ACTION ITEM - Show every line from the data below that includes "camera".

MATERIAL TO PROCESS -

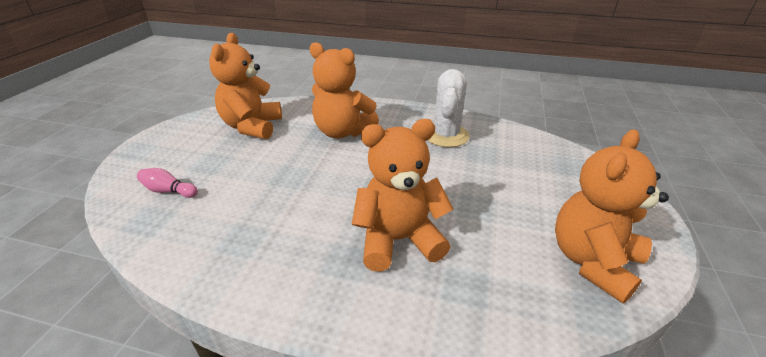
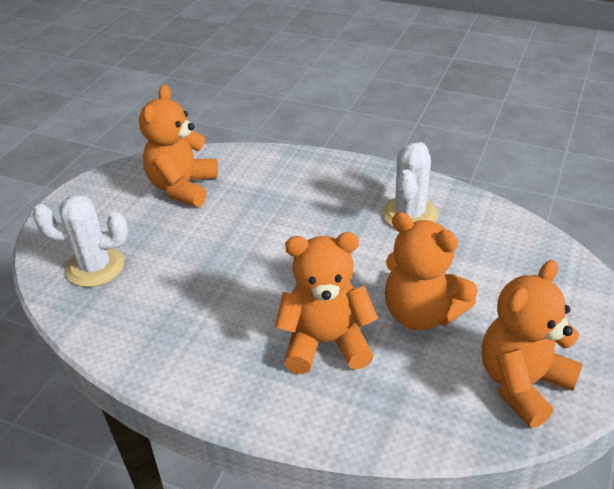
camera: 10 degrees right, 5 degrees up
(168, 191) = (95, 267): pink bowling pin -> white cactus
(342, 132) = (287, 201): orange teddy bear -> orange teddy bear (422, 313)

* * *

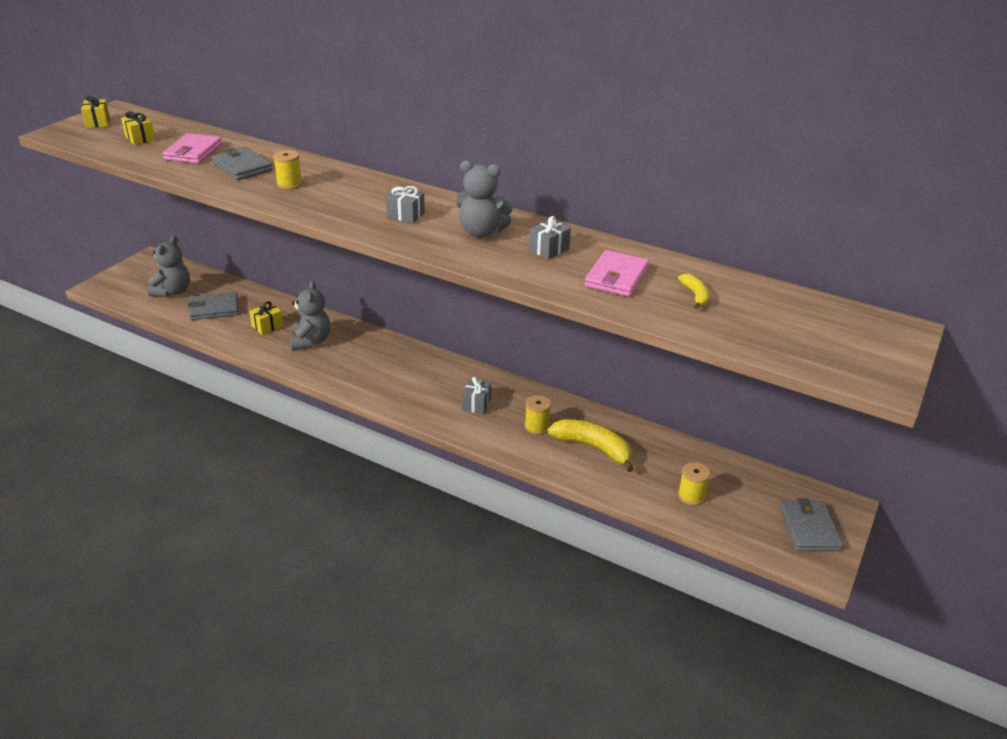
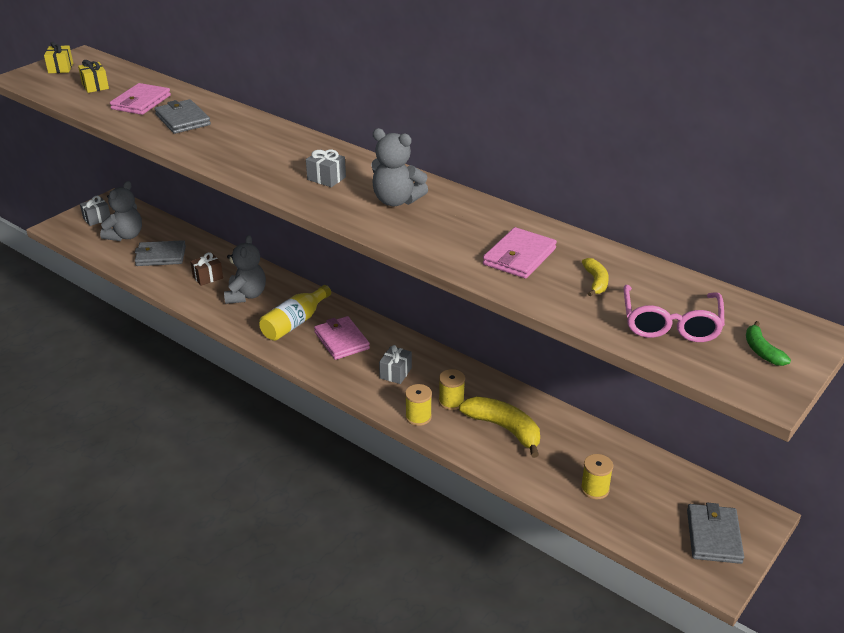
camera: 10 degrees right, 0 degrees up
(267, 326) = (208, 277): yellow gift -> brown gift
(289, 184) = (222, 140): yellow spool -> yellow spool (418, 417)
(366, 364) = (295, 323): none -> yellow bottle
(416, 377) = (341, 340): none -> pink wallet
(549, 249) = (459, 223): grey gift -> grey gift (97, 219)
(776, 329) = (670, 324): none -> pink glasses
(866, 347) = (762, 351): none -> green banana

EXERCISE RESULT -
camera: 10 degrees right, 5 degrees up
camera: 10 degrees right, 0 degrees up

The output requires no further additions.